WHAT THE TASK REQUIRES: In the listing below, print exactly the lines between the line holding "BT1: 9V (plus" and the line holding "V1: AC 120V (BUF2, GND) -> AC 120V (GND, SIG)", inclusive, and no more.

PROVIDED ENTRIES:
————————
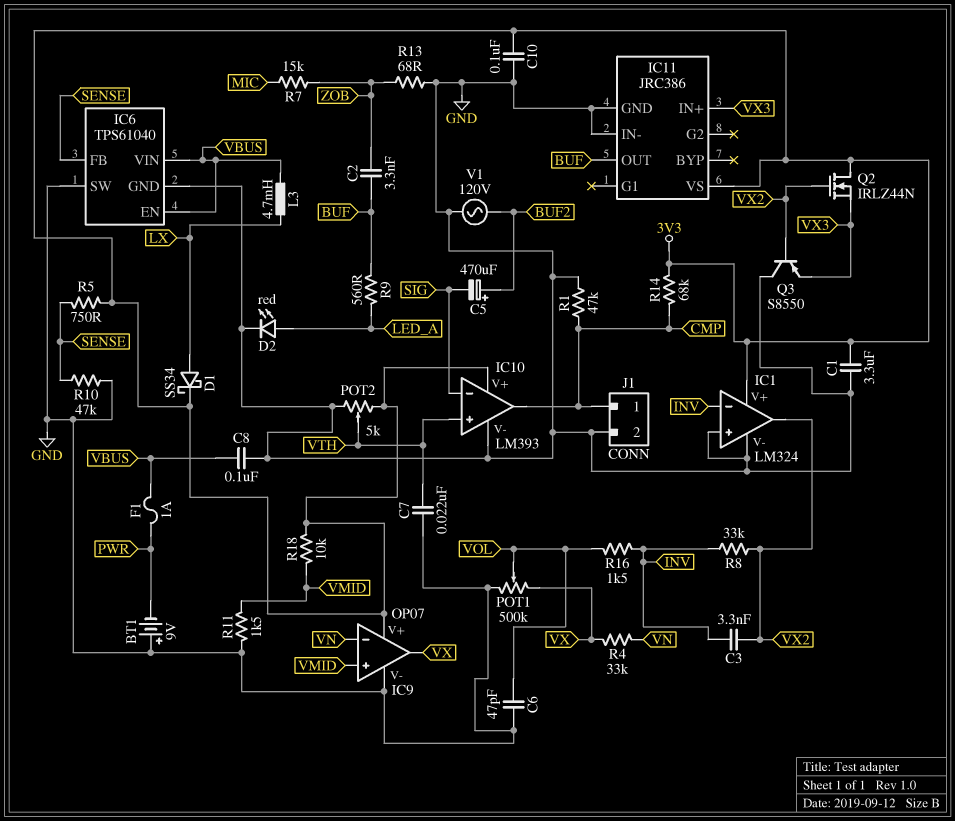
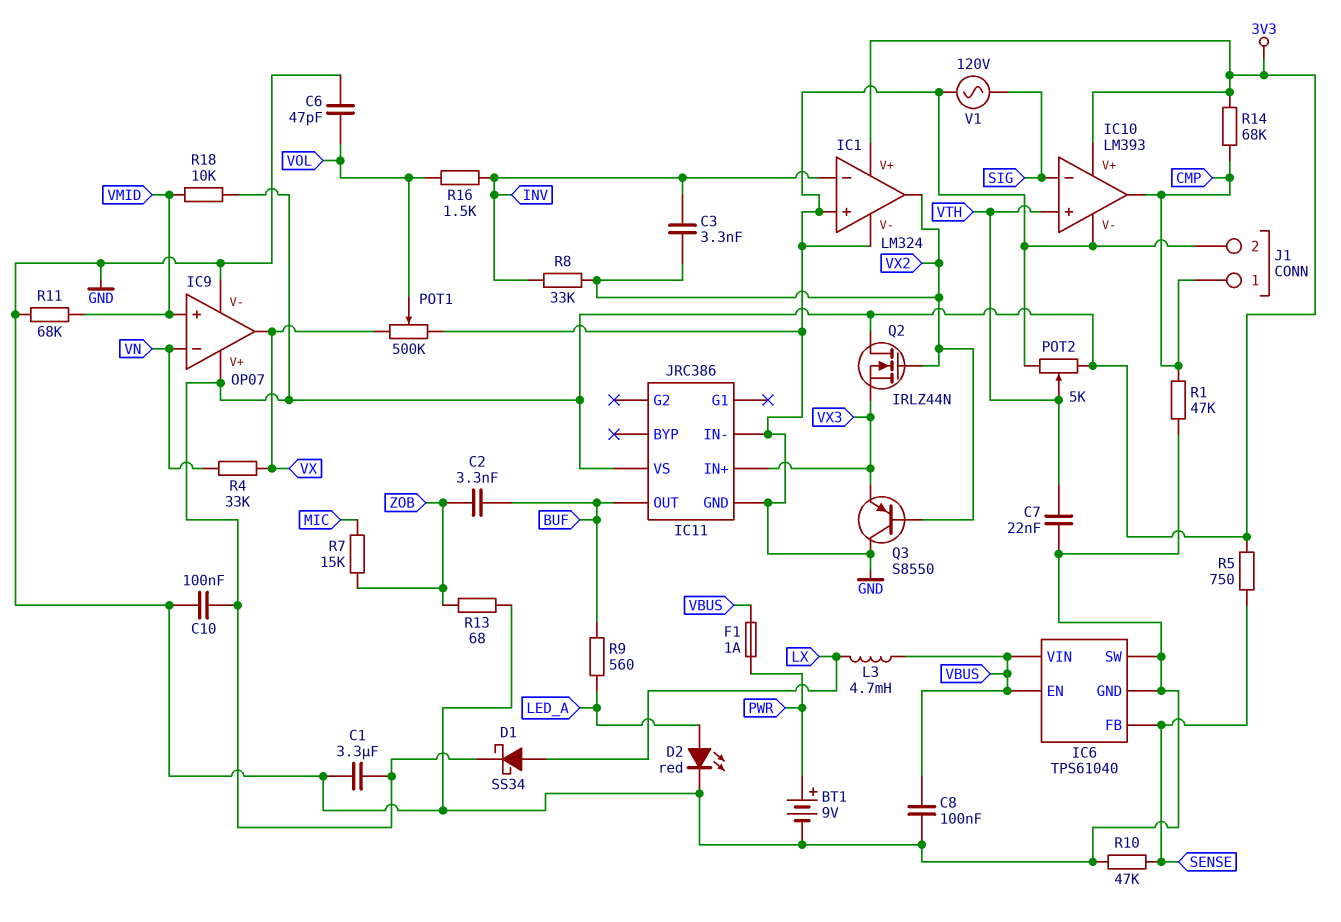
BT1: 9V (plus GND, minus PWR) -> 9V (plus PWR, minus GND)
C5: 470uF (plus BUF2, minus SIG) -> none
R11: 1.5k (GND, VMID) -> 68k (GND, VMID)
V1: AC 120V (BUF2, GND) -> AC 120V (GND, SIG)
————————
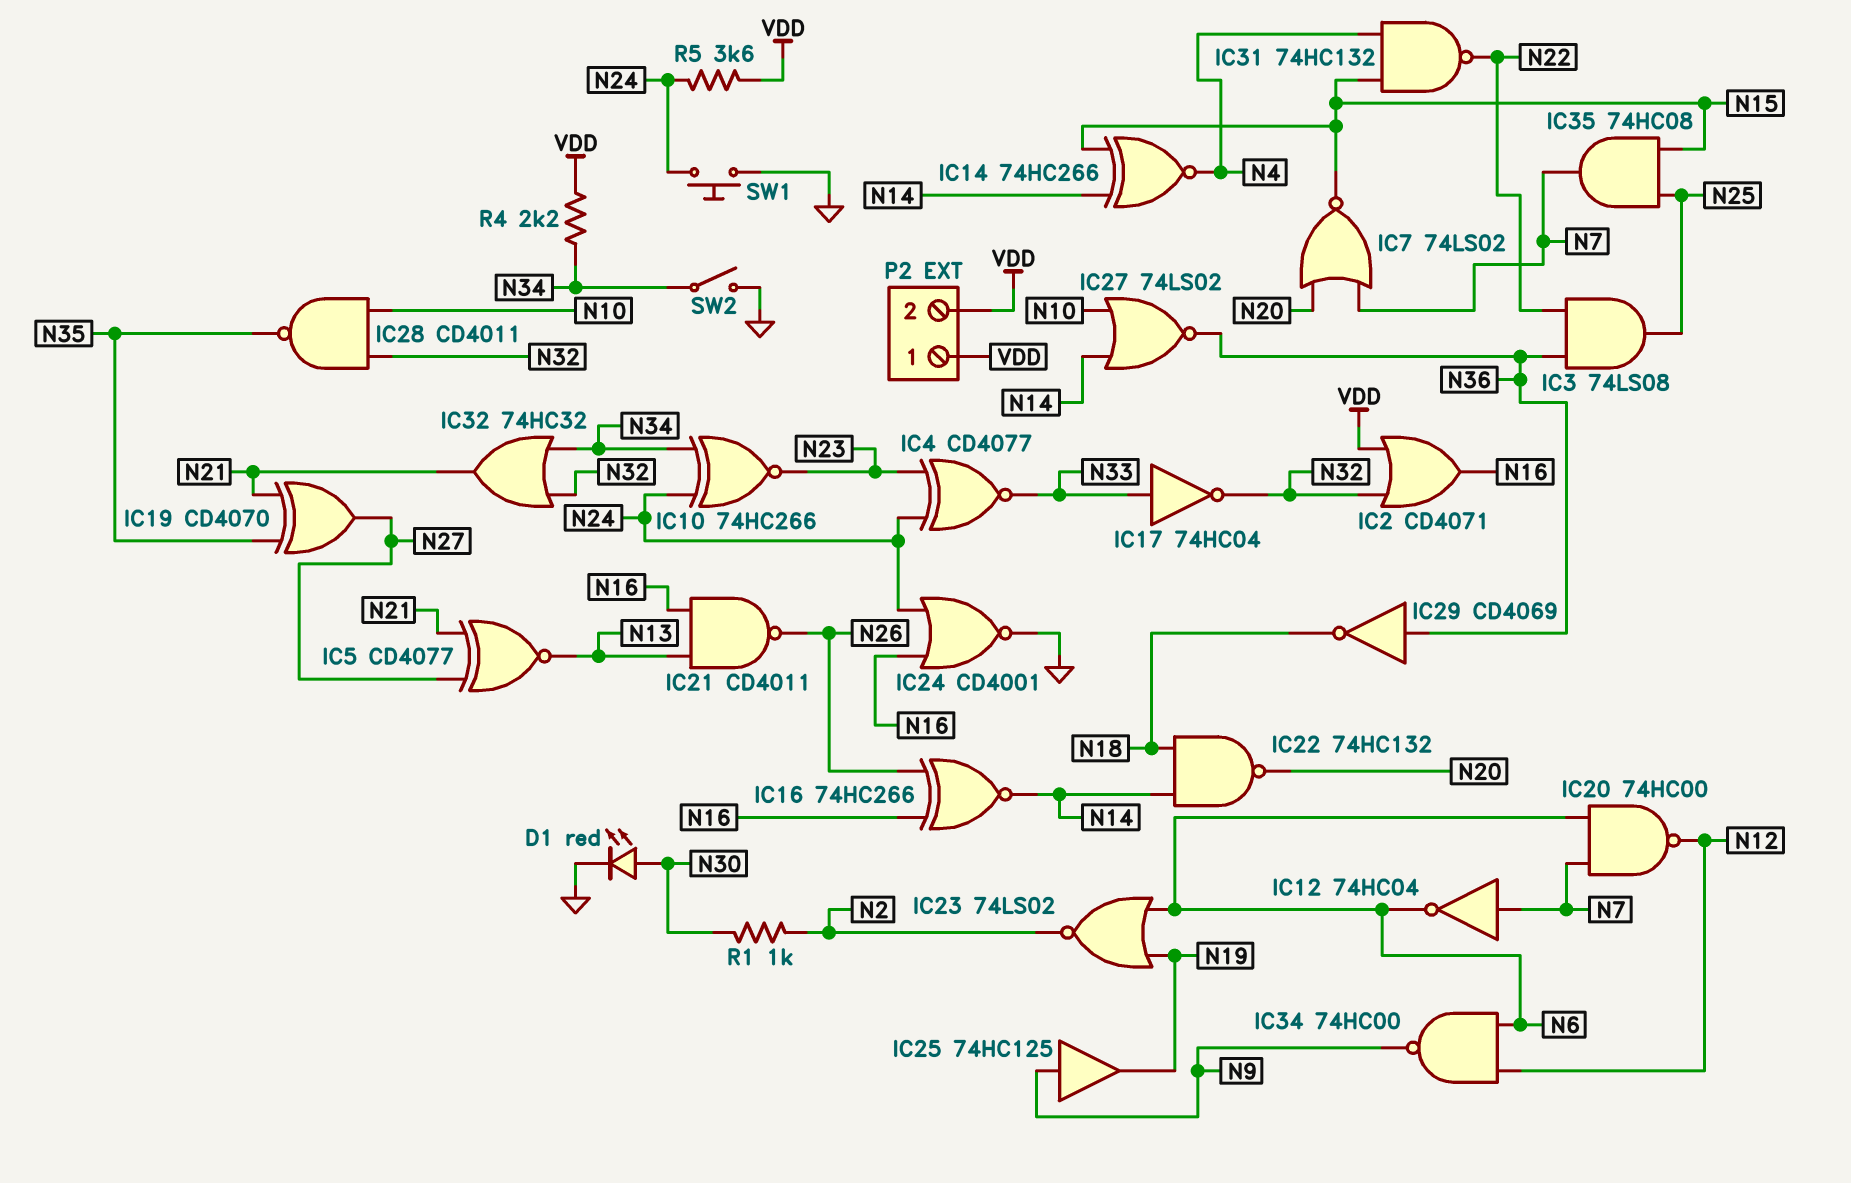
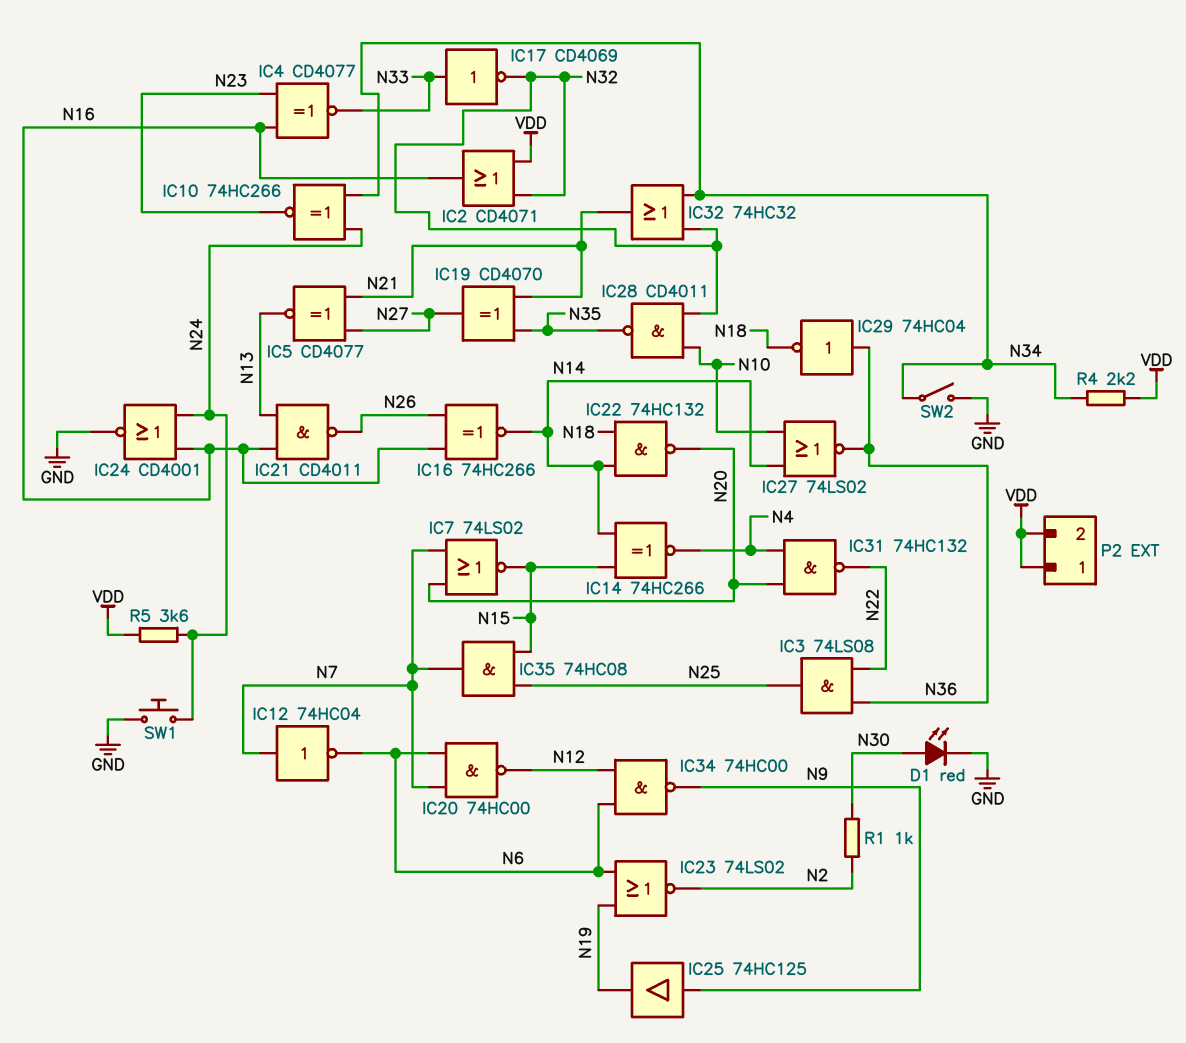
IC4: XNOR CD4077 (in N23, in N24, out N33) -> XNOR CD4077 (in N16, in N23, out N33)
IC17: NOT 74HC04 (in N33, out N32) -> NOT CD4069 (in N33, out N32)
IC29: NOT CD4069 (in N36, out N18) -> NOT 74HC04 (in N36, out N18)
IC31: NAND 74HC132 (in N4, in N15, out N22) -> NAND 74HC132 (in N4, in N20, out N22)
————————
RESPONSE:
BT1: 9V (plus GND, minus PWR) -> 9V (plus PWR, minus GND)
C5: 470uF (plus BUF2, minus SIG) -> none
R11: 1.5k (GND, VMID) -> 68k (GND, VMID)
V1: AC 120V (BUF2, GND) -> AC 120V (GND, SIG)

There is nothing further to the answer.